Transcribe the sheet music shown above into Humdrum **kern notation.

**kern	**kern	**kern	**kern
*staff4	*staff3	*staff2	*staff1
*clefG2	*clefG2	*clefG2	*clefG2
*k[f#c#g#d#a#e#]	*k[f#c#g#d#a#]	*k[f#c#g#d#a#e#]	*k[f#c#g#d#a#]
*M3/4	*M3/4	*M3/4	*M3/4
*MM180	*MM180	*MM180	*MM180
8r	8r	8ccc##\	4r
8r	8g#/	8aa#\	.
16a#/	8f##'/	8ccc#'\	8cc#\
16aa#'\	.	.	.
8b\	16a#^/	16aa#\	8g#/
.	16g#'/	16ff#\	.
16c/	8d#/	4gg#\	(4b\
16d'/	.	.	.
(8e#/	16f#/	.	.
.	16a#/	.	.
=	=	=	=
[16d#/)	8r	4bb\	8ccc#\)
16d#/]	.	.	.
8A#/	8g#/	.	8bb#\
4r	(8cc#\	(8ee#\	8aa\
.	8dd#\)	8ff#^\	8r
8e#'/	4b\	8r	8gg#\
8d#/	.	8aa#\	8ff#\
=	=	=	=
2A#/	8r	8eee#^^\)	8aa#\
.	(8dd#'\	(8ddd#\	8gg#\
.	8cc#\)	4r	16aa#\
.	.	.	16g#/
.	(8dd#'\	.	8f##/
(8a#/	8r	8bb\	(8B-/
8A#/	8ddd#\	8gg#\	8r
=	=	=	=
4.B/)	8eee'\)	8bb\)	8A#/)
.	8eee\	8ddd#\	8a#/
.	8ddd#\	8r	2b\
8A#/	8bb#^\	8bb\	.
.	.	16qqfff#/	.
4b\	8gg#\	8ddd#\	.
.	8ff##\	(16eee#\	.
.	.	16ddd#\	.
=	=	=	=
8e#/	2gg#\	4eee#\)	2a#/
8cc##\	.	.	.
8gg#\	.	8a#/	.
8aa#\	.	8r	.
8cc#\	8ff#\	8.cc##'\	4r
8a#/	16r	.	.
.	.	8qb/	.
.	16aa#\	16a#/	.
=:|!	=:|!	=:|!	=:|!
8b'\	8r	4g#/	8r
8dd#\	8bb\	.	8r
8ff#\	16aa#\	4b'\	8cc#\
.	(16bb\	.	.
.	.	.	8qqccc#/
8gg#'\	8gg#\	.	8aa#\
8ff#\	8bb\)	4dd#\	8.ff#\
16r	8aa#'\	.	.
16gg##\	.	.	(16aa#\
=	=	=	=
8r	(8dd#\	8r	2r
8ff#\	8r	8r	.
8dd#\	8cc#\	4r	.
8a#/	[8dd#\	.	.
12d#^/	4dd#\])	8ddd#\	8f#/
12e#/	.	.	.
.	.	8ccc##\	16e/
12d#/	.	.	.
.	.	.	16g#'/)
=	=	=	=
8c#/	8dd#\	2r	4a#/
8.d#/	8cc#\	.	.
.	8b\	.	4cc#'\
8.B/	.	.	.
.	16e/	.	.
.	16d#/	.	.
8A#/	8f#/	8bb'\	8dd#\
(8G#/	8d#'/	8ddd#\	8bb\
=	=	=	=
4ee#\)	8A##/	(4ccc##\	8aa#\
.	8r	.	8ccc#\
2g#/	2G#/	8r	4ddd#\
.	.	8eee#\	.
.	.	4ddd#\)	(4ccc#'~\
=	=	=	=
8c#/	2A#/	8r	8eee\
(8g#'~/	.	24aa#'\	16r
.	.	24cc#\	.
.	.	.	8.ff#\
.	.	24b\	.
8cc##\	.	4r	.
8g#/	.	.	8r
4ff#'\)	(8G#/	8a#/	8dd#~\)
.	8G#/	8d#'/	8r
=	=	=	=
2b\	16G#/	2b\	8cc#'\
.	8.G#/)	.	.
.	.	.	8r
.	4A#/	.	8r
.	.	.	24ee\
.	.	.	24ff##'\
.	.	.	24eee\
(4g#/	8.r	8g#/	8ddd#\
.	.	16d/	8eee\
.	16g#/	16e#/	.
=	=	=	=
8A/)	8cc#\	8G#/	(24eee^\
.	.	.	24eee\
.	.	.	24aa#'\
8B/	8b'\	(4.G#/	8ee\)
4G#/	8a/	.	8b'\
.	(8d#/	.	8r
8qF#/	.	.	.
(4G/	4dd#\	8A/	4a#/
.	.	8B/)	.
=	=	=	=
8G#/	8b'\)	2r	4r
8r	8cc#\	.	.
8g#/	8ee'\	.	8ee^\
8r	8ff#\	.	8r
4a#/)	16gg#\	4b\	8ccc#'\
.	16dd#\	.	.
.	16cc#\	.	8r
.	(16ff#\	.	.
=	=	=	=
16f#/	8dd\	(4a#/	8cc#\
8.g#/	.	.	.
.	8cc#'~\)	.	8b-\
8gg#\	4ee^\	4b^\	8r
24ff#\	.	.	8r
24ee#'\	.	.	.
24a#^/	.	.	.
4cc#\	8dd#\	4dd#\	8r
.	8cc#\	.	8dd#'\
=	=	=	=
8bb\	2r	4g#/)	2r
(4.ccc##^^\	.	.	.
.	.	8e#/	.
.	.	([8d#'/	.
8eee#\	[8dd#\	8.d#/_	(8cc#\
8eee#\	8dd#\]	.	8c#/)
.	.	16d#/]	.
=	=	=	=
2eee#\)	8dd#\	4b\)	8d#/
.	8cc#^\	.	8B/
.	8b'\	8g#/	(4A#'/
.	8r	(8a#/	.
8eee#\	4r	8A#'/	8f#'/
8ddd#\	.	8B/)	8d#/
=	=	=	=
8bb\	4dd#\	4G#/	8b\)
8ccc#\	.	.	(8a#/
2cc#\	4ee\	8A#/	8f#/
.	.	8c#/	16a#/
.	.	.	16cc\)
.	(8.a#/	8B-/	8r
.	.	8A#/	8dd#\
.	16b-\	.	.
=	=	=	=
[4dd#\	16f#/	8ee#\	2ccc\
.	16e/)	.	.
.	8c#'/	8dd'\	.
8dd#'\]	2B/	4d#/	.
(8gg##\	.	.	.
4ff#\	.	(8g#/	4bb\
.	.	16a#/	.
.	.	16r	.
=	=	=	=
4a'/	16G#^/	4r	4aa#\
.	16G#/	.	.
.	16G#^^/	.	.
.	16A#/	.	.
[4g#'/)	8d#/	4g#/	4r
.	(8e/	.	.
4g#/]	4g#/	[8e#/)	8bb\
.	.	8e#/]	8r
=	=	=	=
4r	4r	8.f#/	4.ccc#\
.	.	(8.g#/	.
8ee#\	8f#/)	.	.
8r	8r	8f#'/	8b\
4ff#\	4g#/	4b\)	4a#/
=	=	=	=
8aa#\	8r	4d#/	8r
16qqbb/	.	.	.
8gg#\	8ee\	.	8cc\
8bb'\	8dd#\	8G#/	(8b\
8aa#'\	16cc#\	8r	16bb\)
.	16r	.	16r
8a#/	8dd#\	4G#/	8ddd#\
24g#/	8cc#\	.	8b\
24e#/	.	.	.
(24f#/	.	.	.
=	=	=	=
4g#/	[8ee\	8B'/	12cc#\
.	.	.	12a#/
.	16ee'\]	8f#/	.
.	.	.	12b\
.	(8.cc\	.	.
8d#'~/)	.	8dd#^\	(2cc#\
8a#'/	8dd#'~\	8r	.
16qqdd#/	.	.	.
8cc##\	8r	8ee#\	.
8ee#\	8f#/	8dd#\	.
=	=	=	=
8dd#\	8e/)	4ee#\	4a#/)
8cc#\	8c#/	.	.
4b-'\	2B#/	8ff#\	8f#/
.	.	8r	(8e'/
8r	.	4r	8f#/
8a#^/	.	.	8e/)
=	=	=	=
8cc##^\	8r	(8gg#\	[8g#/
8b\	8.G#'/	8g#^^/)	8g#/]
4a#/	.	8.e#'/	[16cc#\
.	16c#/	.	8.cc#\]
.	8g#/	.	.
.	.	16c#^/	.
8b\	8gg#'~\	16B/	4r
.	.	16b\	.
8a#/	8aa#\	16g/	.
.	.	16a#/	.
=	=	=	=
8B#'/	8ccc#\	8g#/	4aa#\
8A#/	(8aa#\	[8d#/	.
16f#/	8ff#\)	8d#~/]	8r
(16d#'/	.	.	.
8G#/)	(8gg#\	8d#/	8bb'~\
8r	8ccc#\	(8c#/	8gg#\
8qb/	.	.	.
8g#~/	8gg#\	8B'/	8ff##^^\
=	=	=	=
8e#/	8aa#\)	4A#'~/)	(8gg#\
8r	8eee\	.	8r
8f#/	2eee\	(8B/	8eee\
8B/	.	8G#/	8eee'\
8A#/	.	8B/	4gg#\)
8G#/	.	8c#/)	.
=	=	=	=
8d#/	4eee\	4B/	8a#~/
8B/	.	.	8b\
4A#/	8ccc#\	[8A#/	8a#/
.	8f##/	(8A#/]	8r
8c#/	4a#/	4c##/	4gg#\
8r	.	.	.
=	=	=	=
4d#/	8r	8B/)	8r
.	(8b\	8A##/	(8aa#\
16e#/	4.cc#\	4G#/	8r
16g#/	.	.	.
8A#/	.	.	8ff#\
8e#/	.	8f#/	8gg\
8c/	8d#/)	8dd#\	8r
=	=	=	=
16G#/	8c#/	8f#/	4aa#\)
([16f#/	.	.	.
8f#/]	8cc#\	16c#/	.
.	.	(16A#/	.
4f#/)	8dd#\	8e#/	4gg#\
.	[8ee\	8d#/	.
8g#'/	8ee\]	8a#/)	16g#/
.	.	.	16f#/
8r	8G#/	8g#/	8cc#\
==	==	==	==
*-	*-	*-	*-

Work instructions: Copy every line from the rows above that contains the string "kern". Case counts.

Problem solution:
Transcribe the sheet music shown above into Humdrum **kern notation.
**kern	**kern	**kern	**kern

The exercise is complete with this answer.